Detected change data:
-.-.-

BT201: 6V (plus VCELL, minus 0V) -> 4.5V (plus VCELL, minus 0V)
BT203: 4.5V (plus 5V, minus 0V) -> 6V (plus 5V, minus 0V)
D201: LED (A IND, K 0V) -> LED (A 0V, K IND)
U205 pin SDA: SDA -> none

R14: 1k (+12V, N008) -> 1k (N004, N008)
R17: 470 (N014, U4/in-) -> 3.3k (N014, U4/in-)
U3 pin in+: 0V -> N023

-.-.-

_Task details_
All lines from the one that holds "BT203: 4.5V (plus" to the end of the entries above must be transcribed exactly, both ends included, and no others.

_Completed task_
BT203: 4.5V (plus 5V, minus 0V) -> 6V (plus 5V, minus 0V)
D201: LED (A IND, K 0V) -> LED (A 0V, K IND)
U205 pin SDA: SDA -> none

R14: 1k (+12V, N008) -> 1k (N004, N008)
R17: 470 (N014, U4/in-) -> 3.3k (N014, U4/in-)
U3 pin in+: 0V -> N023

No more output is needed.